Recorded information:

* * * * * * * * *

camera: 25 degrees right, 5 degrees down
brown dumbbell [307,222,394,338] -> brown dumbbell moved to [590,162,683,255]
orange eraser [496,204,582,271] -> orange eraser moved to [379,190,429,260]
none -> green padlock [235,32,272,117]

* * * * * * * * *

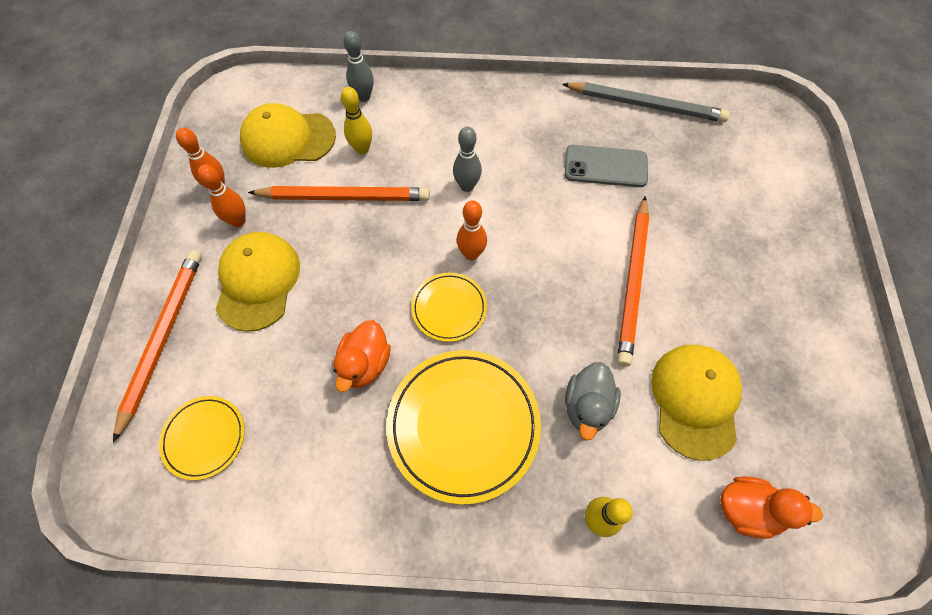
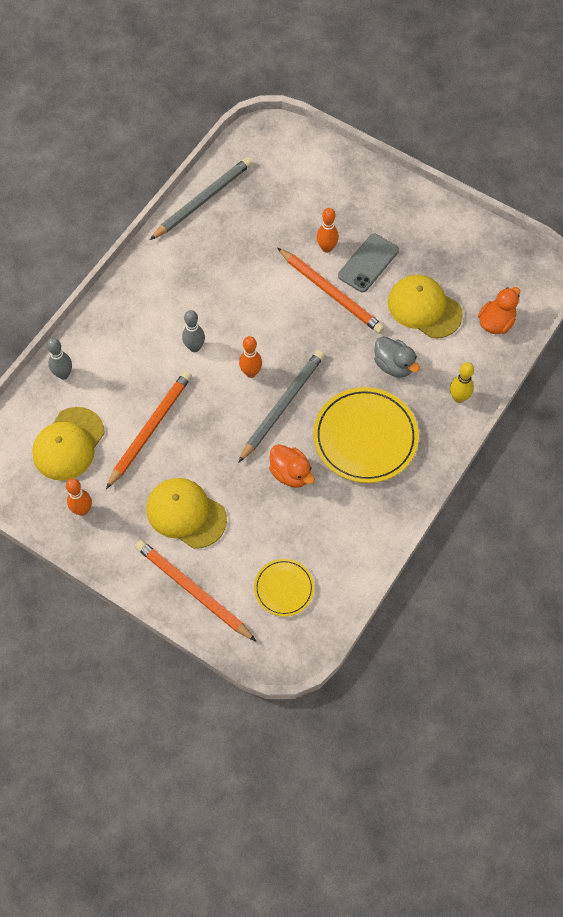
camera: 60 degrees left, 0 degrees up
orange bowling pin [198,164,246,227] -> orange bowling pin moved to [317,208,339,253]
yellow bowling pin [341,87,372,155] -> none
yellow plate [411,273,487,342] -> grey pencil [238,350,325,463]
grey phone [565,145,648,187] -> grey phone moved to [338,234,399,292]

* * * * * * * * *

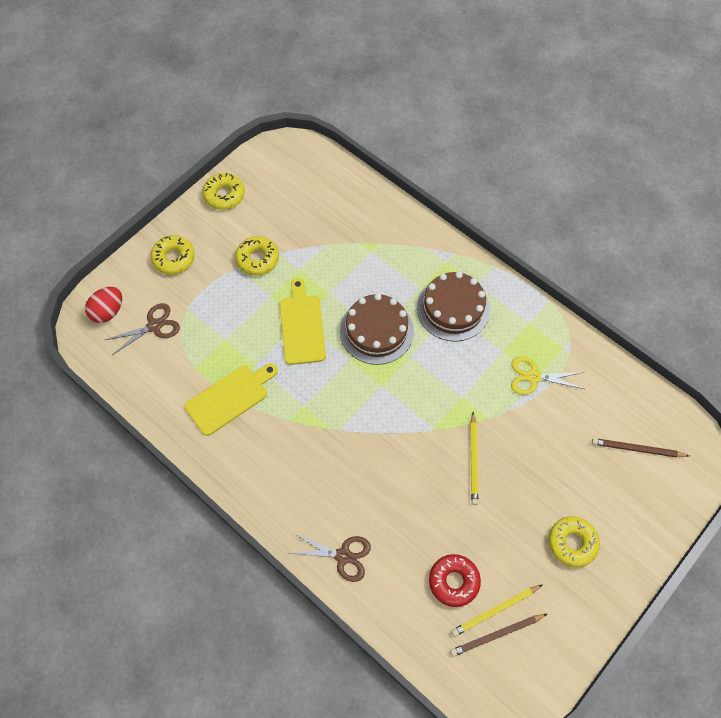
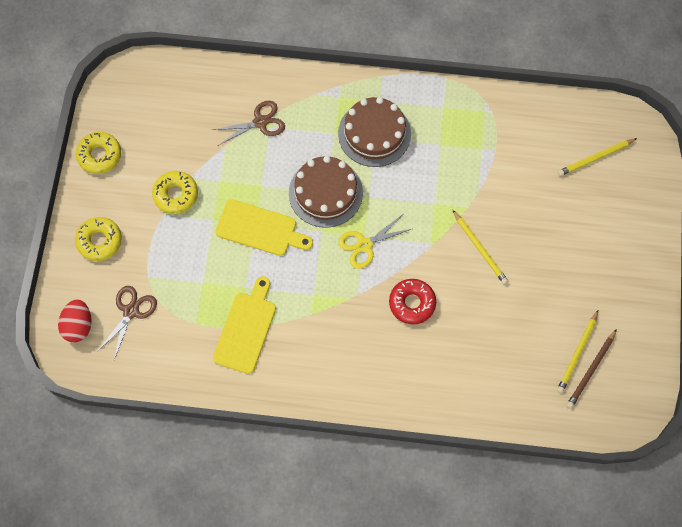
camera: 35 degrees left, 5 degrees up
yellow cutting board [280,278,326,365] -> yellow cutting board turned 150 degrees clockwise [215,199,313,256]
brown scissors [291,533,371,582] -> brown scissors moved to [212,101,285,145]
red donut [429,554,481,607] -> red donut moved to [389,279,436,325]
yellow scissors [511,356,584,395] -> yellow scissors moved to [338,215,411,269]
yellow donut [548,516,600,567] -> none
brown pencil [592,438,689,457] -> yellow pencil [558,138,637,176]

* * * * * * * * *

Check each line of the records above for the string "degrees", and report every line that has it.

camera: 25 degrees right, 5 degrees down
camera: 60 degrees left, 0 degrees up
camera: 35 degrees left, 5 degrees up
yellow cutting board [280,278,326,365] -> yellow cutting board turned 150 degrees clockwise [215,199,313,256]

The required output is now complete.